Information shown -
:::

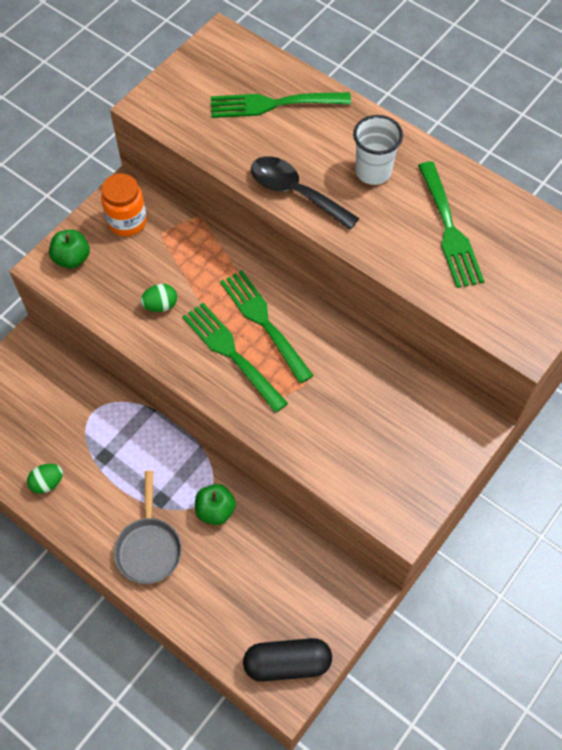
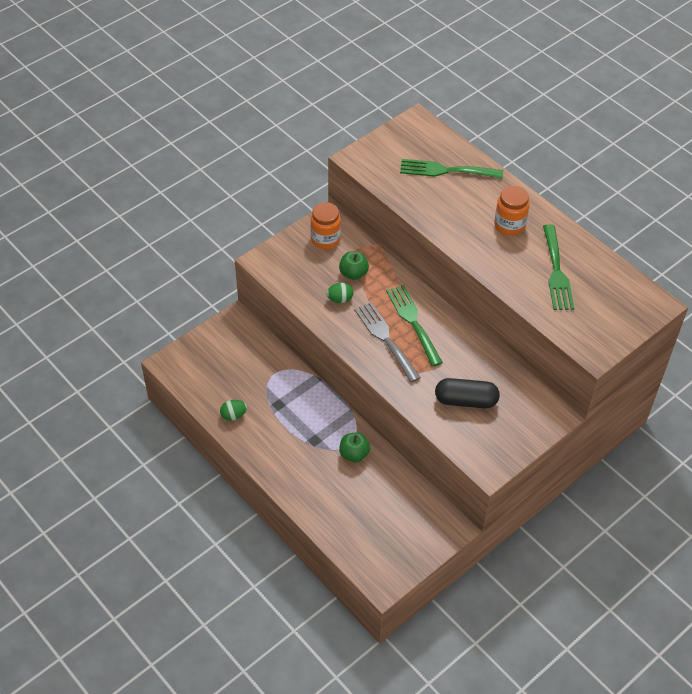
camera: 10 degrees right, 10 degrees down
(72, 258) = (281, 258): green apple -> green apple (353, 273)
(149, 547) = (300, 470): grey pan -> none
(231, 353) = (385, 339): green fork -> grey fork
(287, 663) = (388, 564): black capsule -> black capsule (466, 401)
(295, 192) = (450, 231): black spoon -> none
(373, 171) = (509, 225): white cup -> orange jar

:::

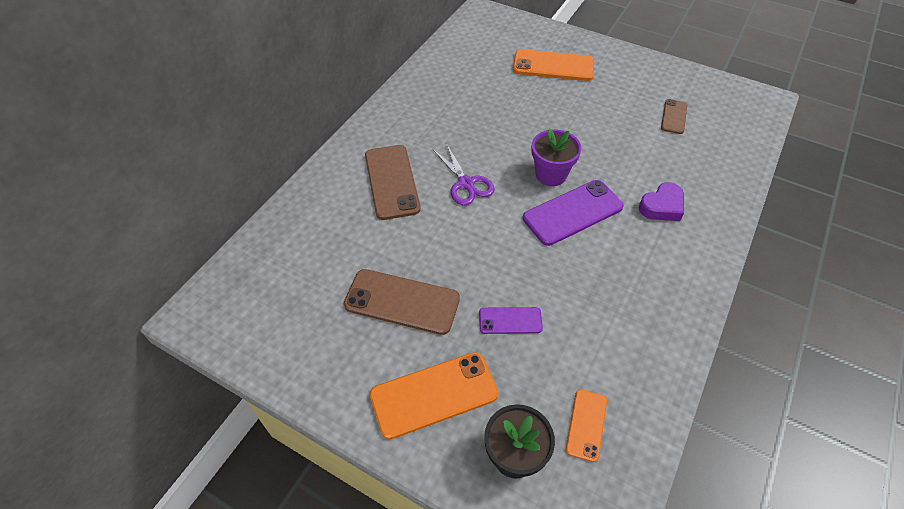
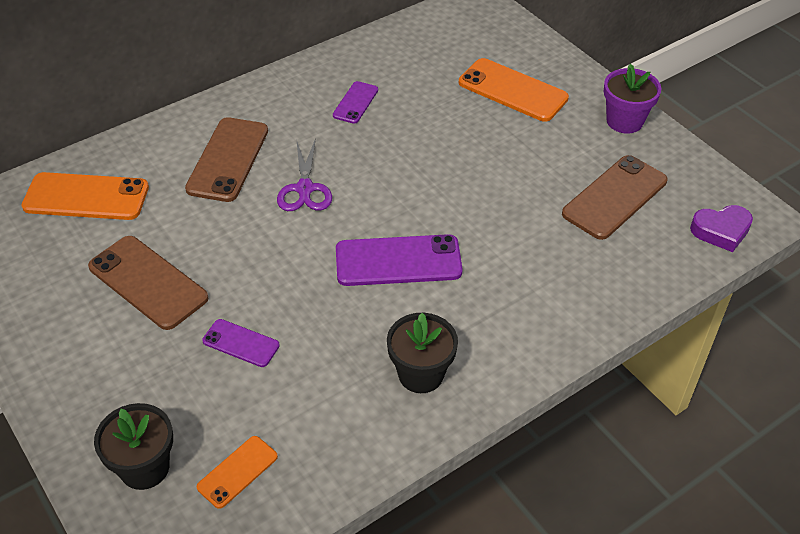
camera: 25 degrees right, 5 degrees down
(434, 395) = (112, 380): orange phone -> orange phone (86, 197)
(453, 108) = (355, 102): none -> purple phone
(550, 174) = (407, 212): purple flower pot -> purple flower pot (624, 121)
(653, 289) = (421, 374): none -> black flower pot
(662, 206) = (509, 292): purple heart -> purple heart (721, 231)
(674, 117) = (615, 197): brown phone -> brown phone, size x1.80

:::

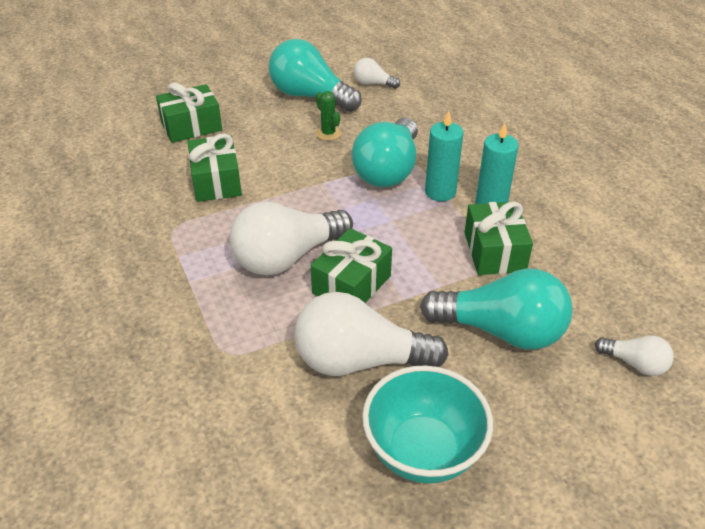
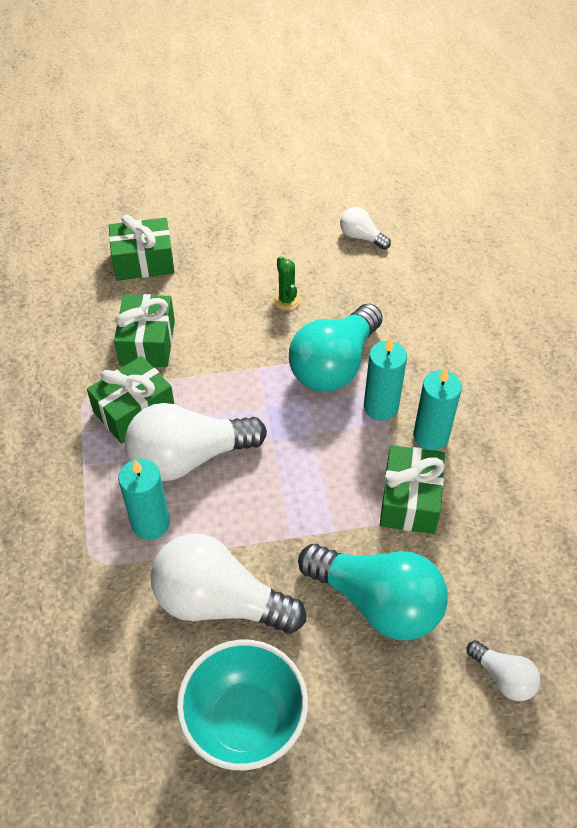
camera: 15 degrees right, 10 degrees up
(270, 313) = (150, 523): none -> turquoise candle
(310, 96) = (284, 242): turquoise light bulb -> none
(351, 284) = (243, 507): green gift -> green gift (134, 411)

:::

Aim of the task -
Find the word "black" in the records, and report each line that has it.

Response area -
(287, 663) = (388, 564): black capsule -> black capsule (466, 401)
(295, 192) = (450, 231): black spoon -> none
(653, 289) = (421, 374): none -> black flower pot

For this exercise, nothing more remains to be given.